WHAT THE EXERCISE ASKS:
Look through the data below and show every line that includes "yellow".

MATERIAL PROVIDED:
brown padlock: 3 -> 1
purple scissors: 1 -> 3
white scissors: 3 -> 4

--

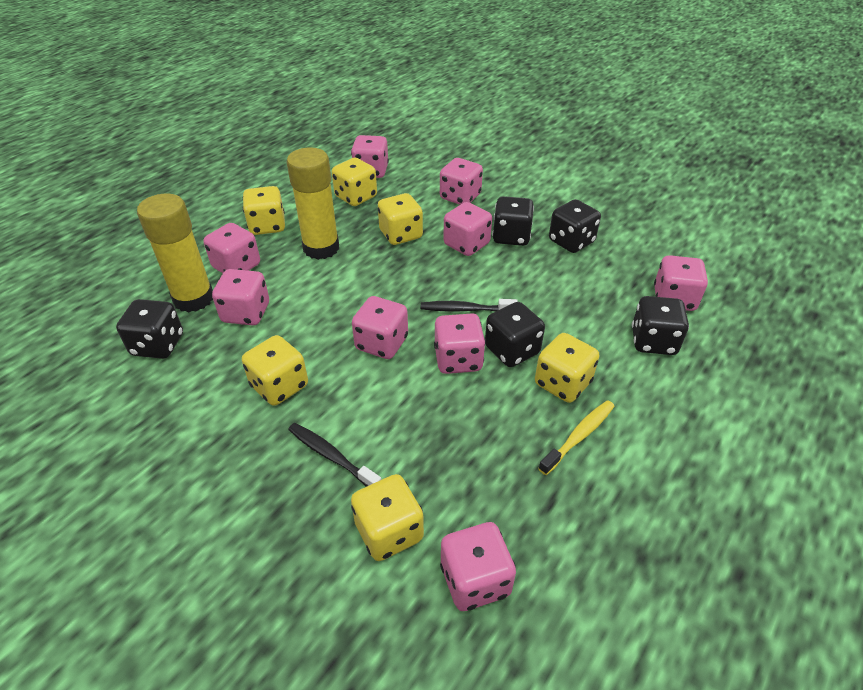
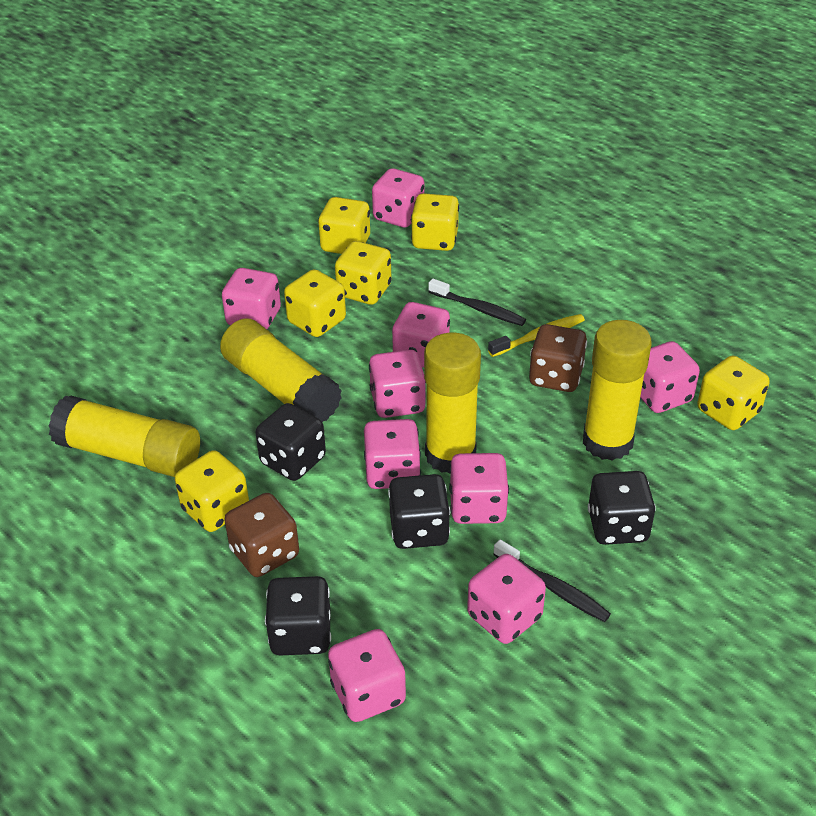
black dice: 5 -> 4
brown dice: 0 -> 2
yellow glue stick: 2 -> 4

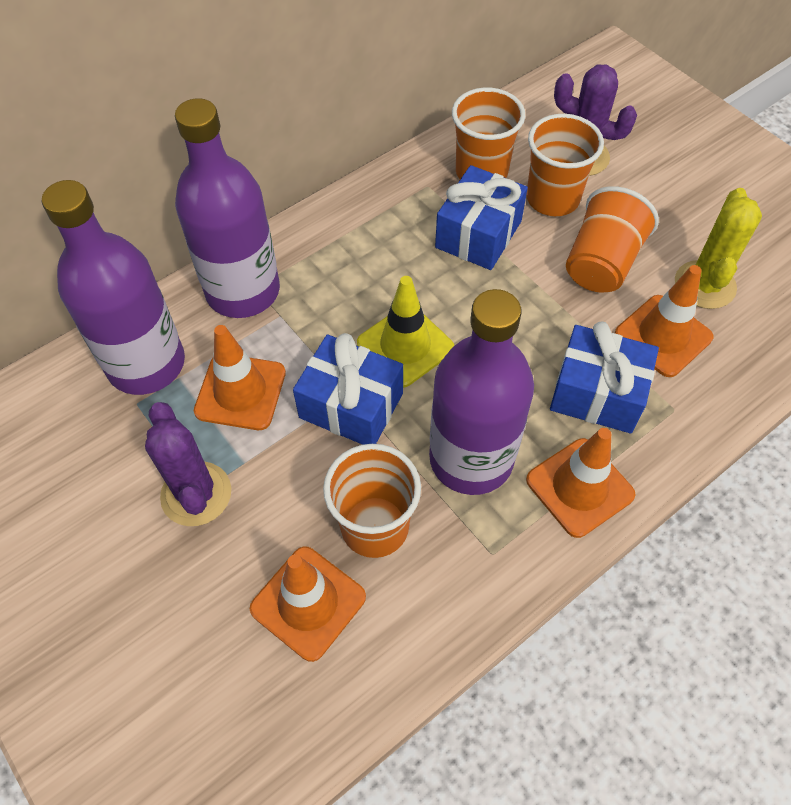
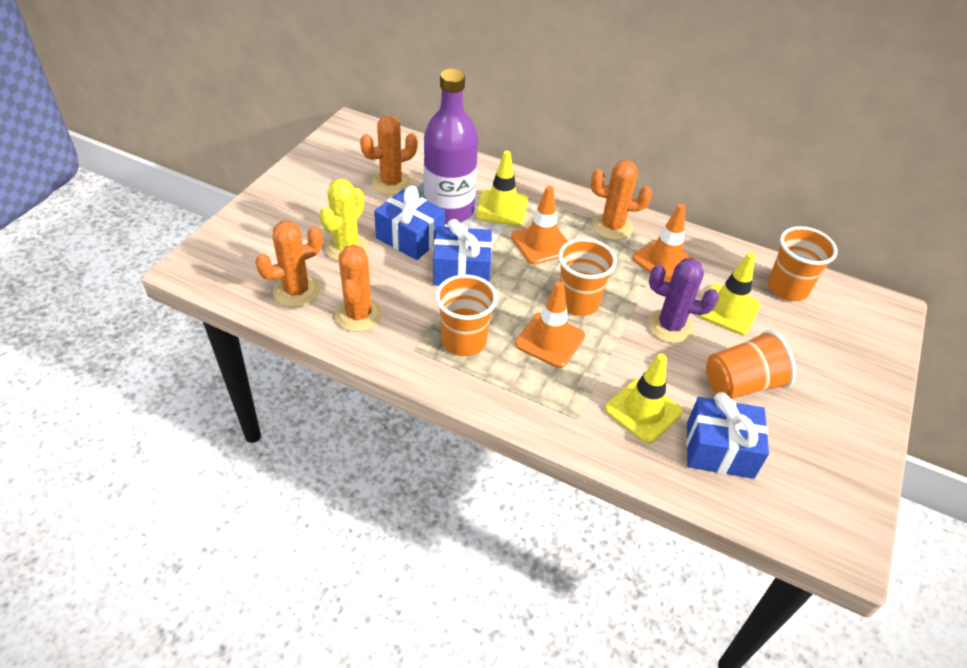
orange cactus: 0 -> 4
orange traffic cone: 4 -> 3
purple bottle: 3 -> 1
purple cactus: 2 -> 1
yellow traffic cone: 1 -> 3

SOLUTION TO THIS PROBLEM:
yellow glue stick: 2 -> 4
yellow traffic cone: 1 -> 3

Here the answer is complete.